## Problem details
Filter out all lines without the word "blue" from the data below, please, and copy the rest.

*** Block opens ***

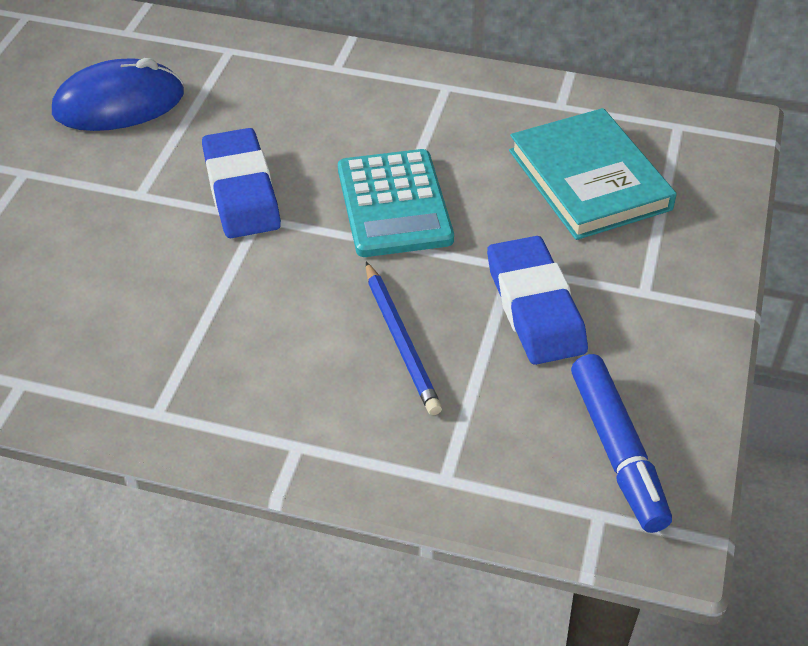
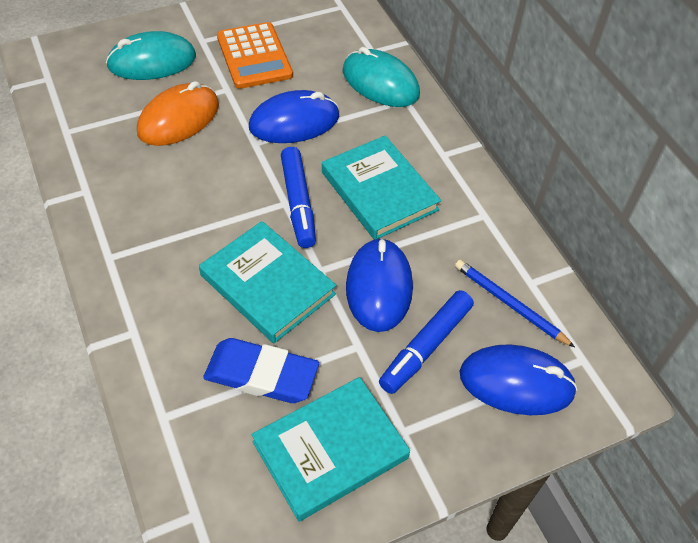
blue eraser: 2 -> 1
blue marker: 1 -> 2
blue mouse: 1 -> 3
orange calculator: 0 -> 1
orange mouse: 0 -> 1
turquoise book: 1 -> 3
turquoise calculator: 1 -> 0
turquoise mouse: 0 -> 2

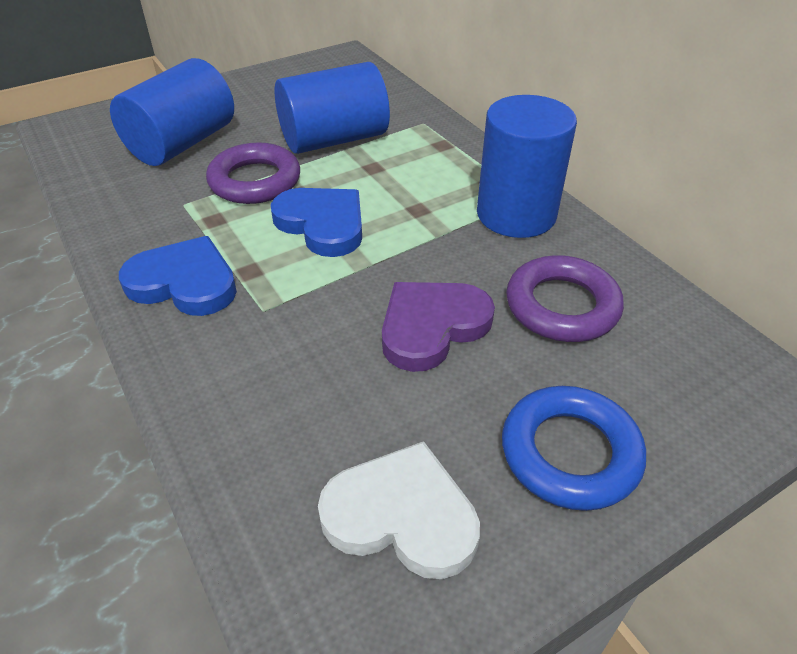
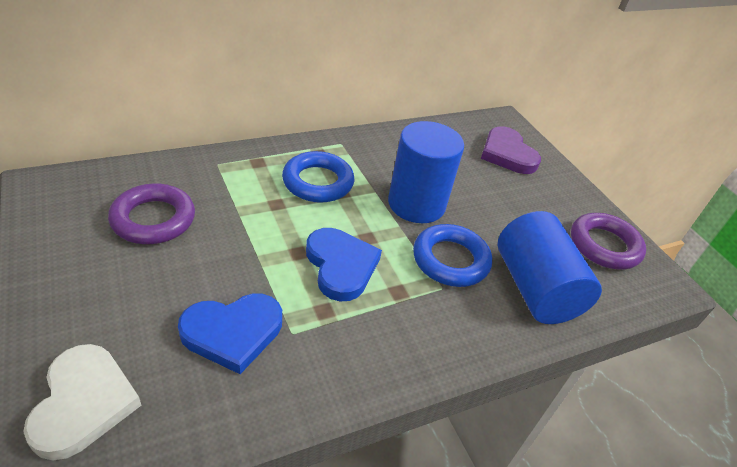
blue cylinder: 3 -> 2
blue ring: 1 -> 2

*** Block closes ***
*** Block opens ***

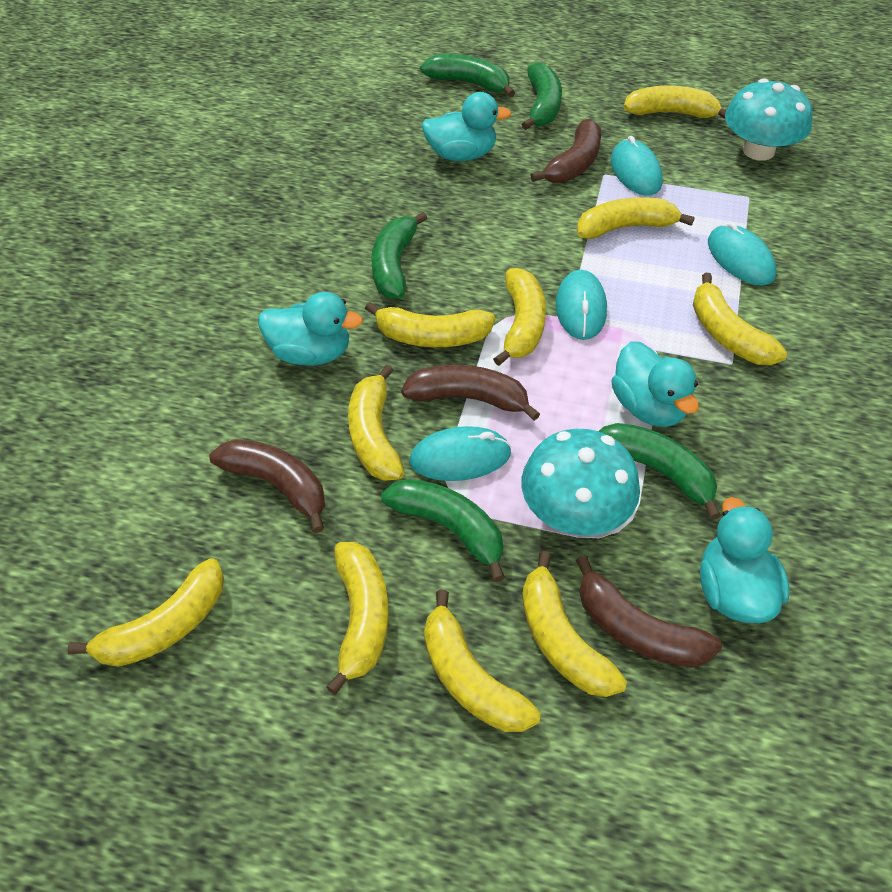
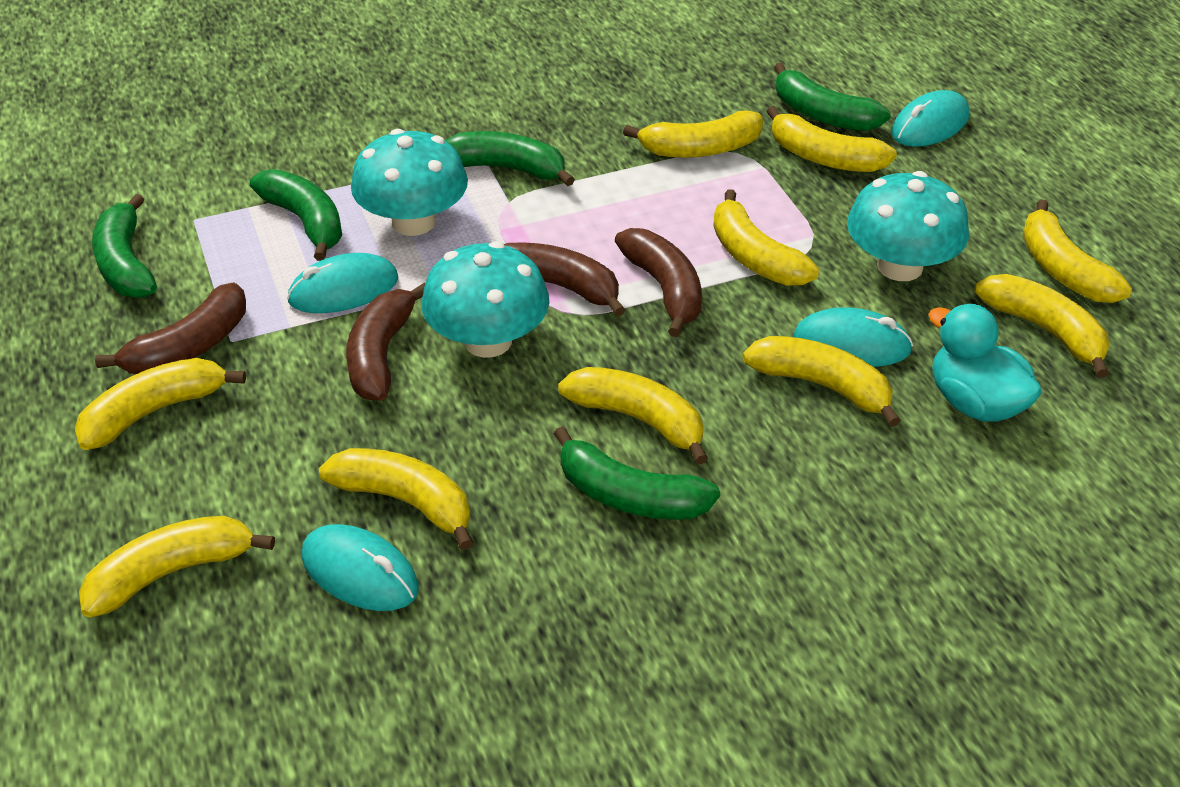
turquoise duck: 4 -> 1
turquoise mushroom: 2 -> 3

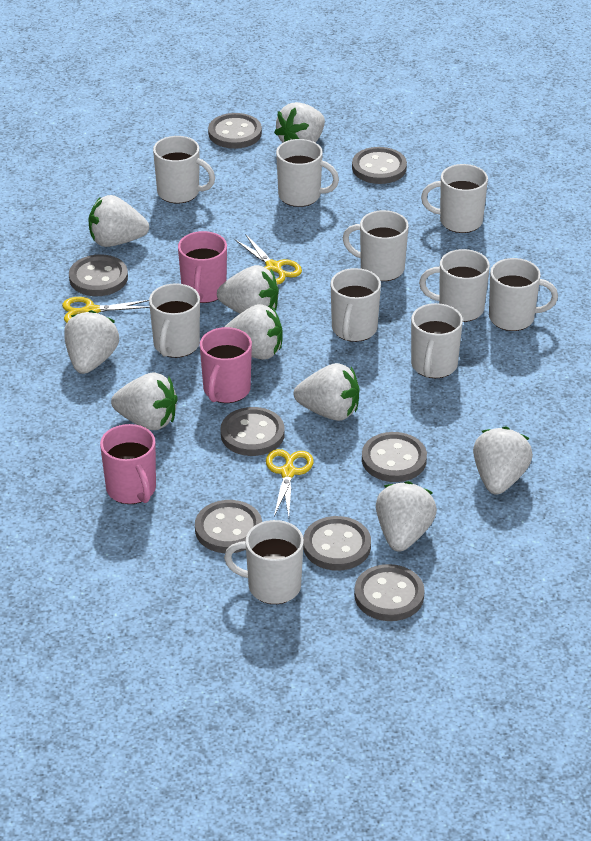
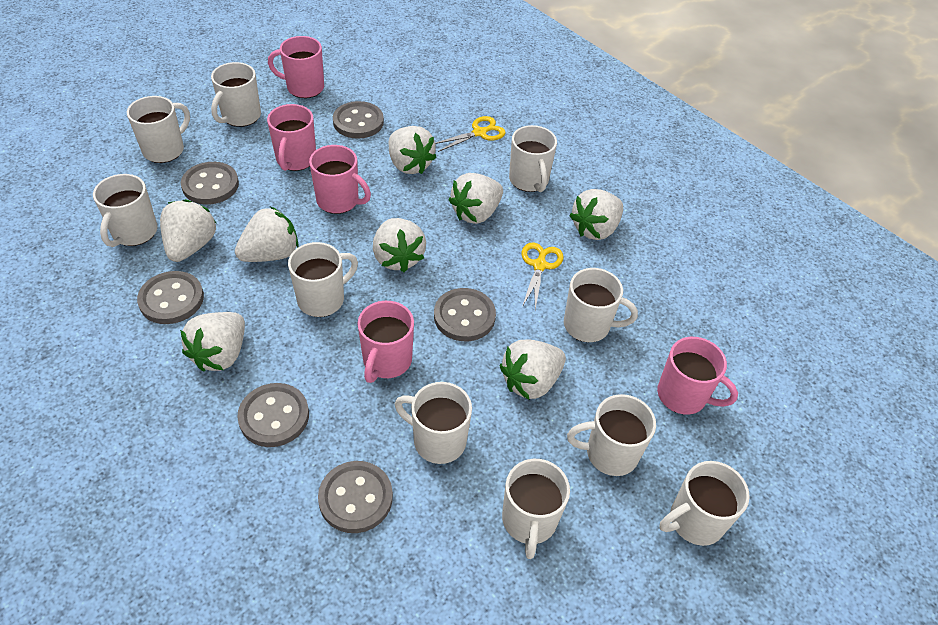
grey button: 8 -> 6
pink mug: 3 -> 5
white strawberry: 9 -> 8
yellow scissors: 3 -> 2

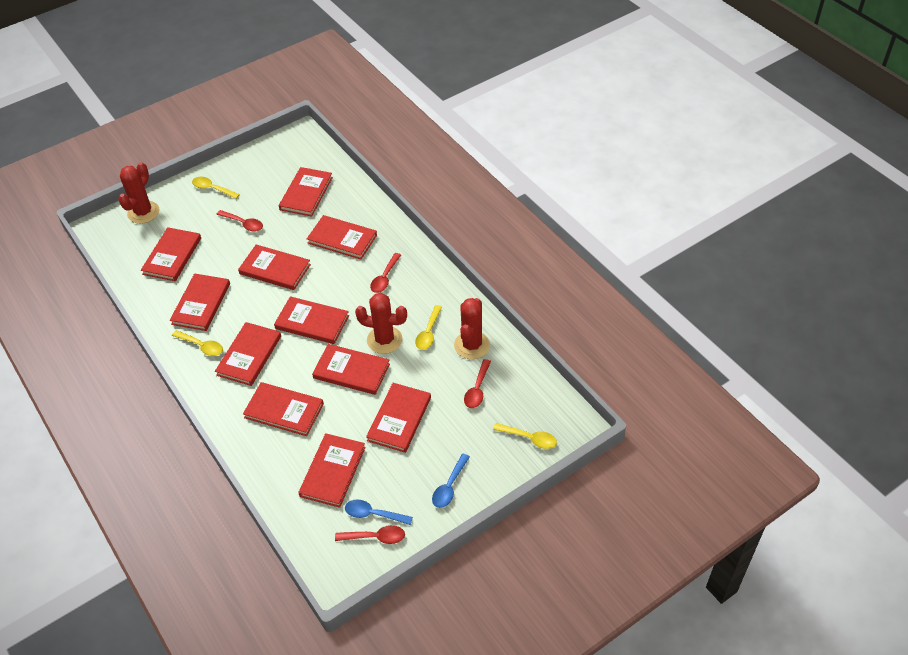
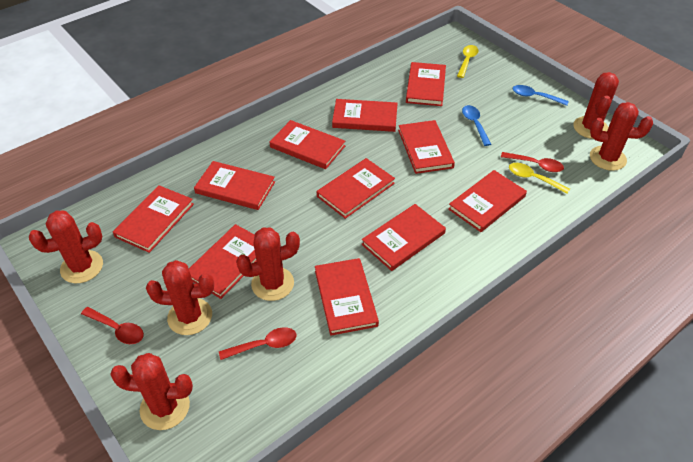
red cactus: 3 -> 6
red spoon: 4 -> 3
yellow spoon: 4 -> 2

*** Block closes ***

## Result for this task
blue eraser: 2 -> 1
blue marker: 1 -> 2
blue mouse: 1 -> 3
blue cylinder: 3 -> 2
blue ring: 1 -> 2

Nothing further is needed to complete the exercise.